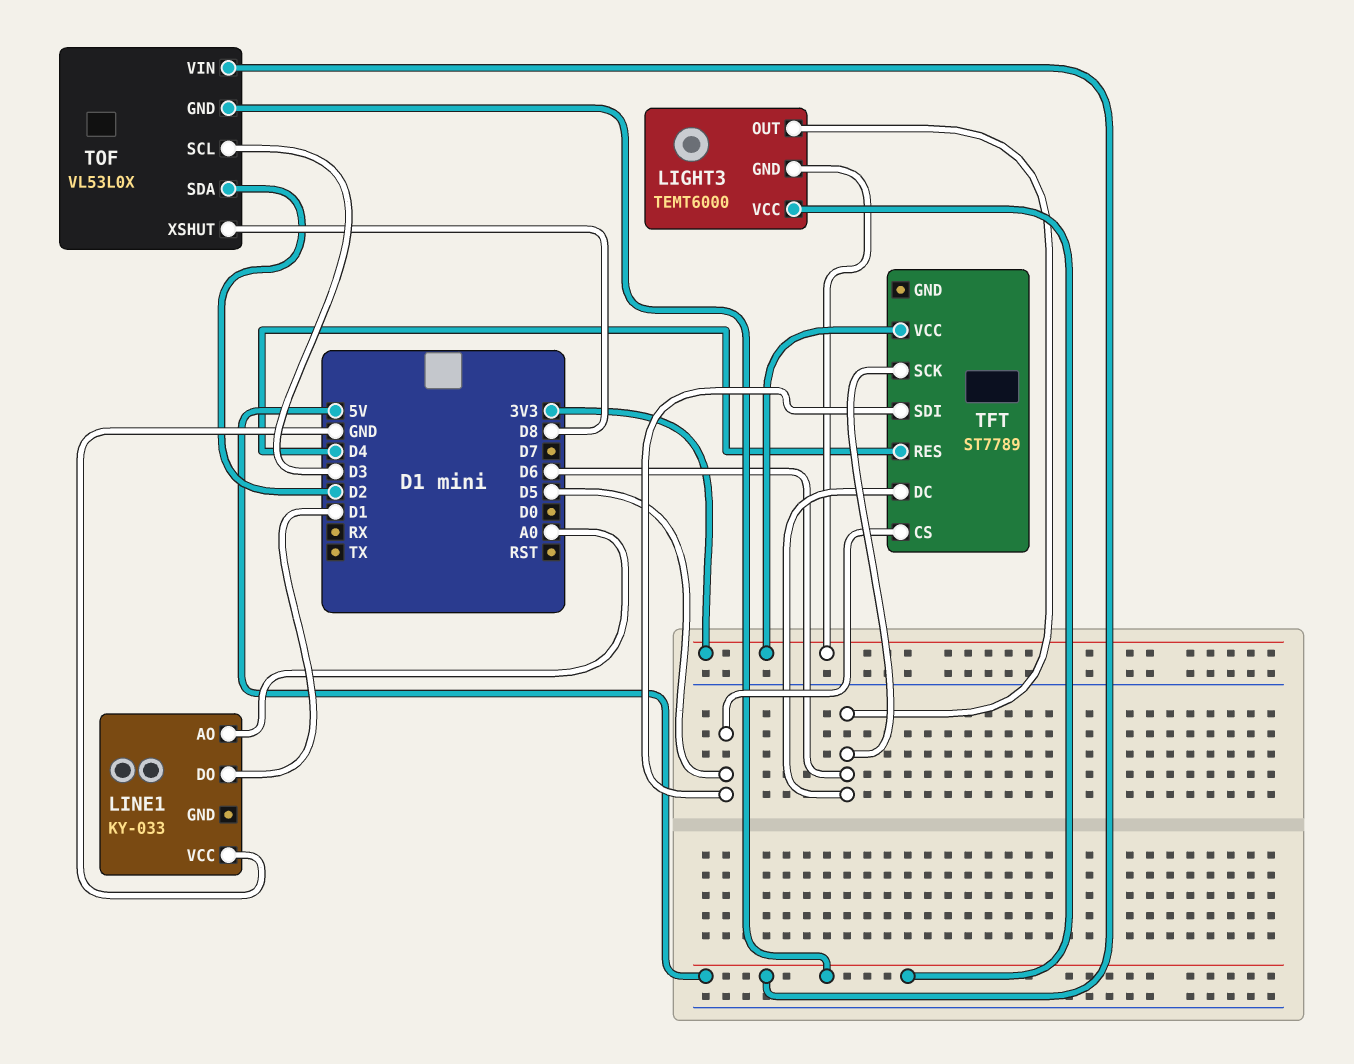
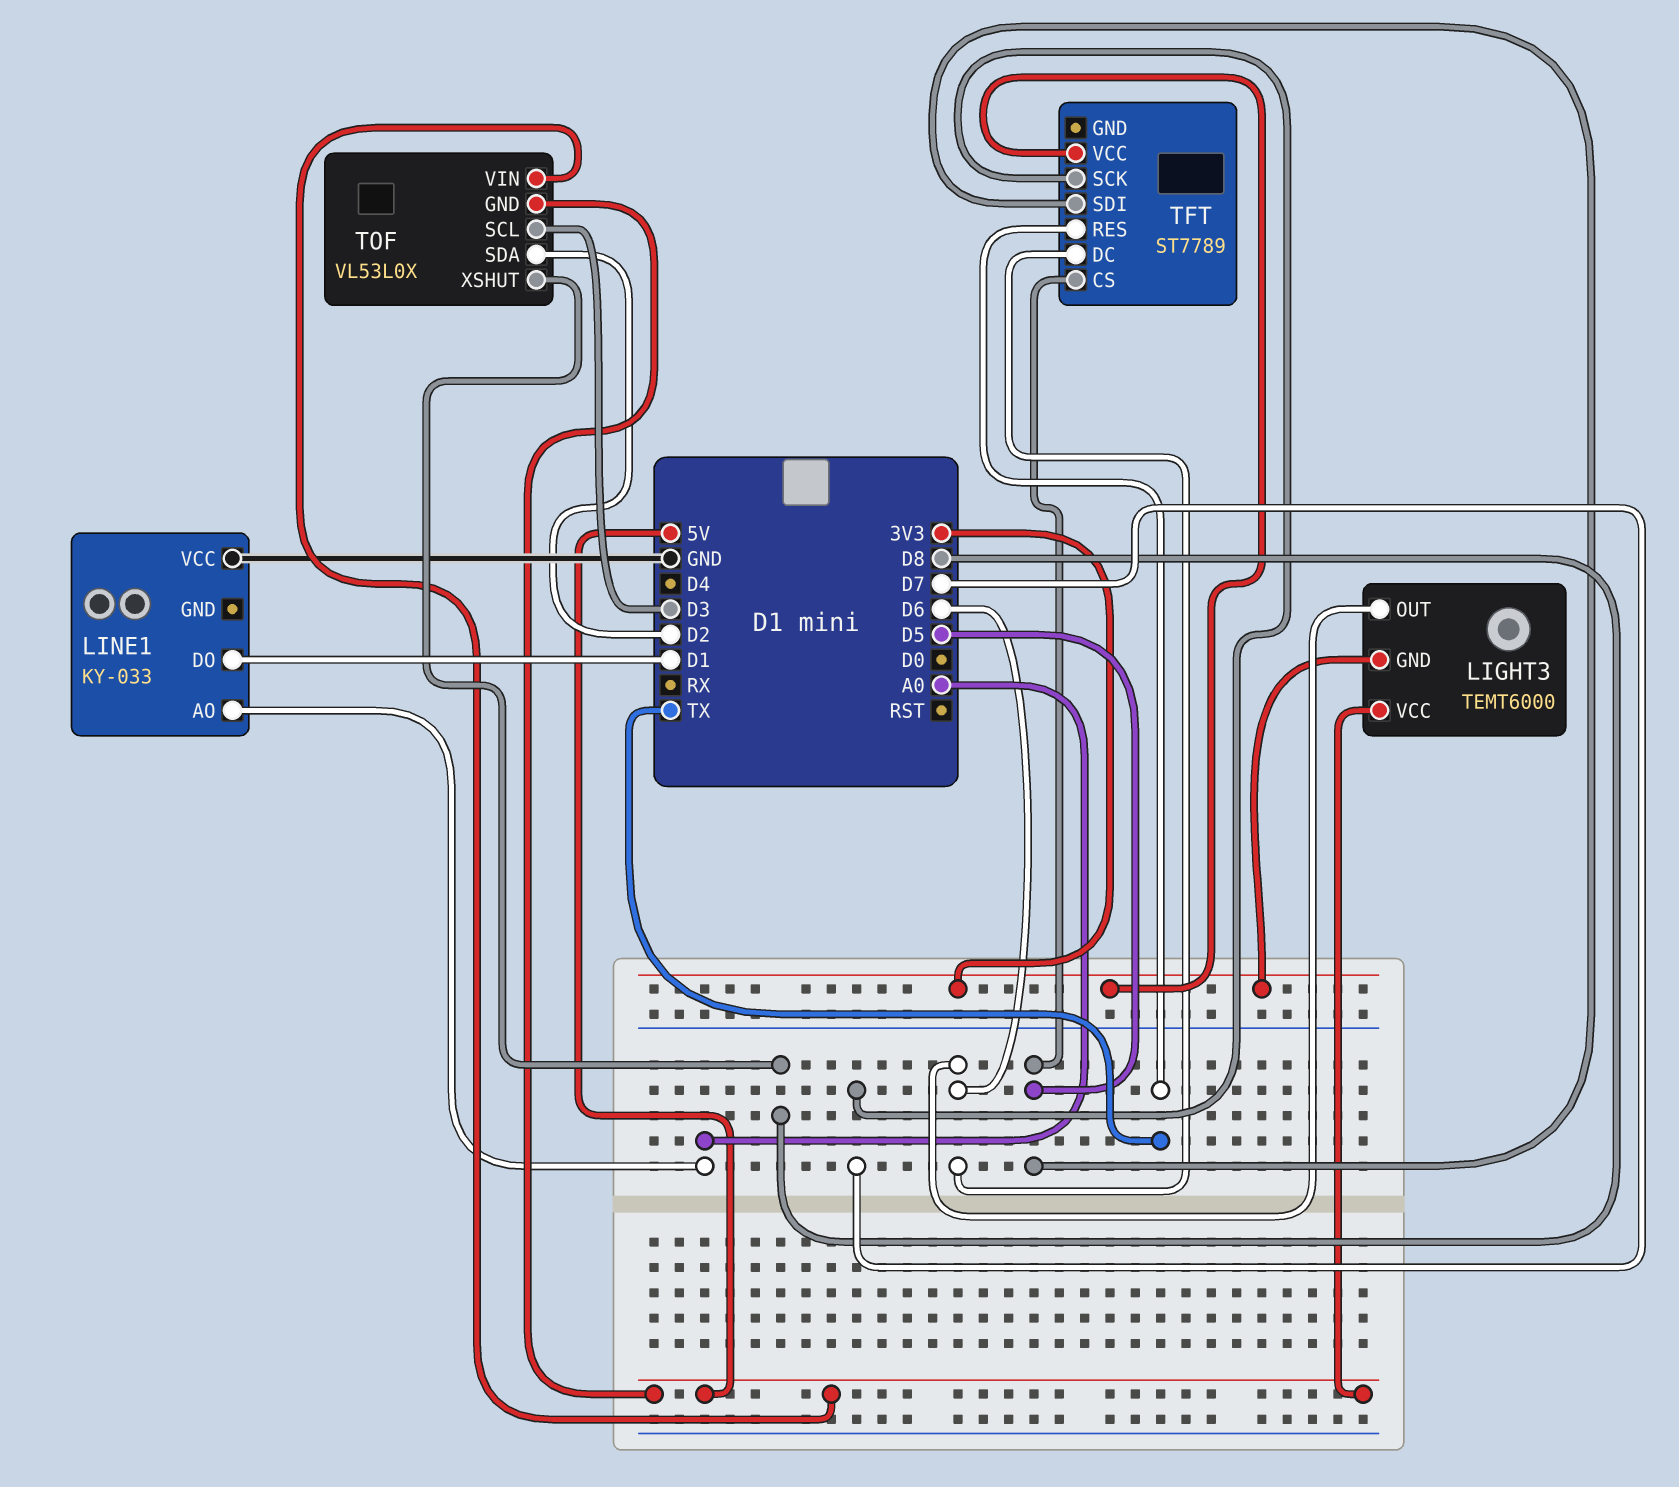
TFT pin RES: D4 -> TX
TFT pin SCK: D6 -> D7

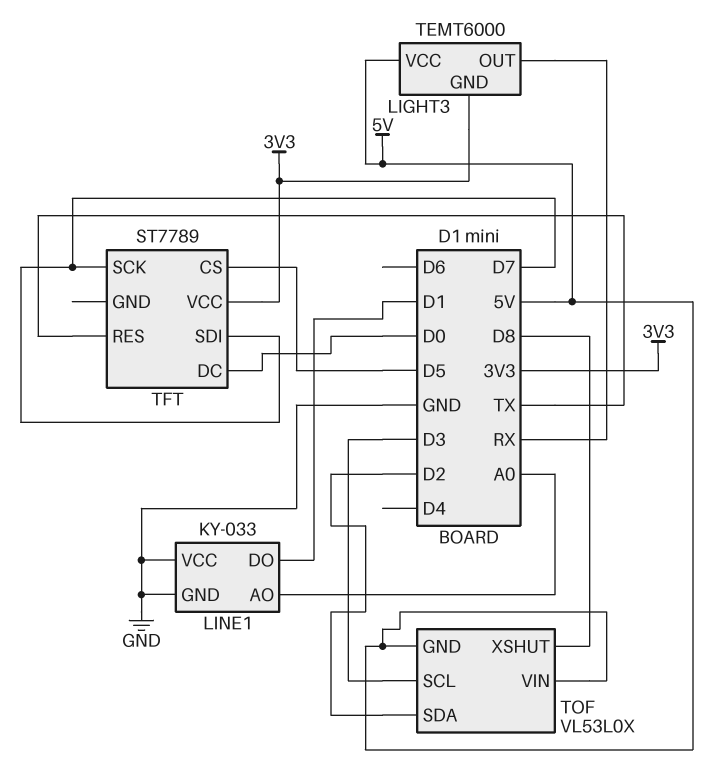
LIGHT3 pin OUT: D6 -> RX
LINE1 pin GND: none -> GND
TFT pin DC: D6 -> D0
TFT pin SDI: D5 -> D7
════
## DIRECTIONS FOR THIS TASK
Go through the listing above and retype it exactly, skipping every picture.

## SOLUTION
TFT pin RES: D4 -> TX
TFT pin SCK: D6 -> D7

LIGHT3 pin OUT: D6 -> RX
LINE1 pin GND: none -> GND
TFT pin DC: D6 -> D0
TFT pin SDI: D5 -> D7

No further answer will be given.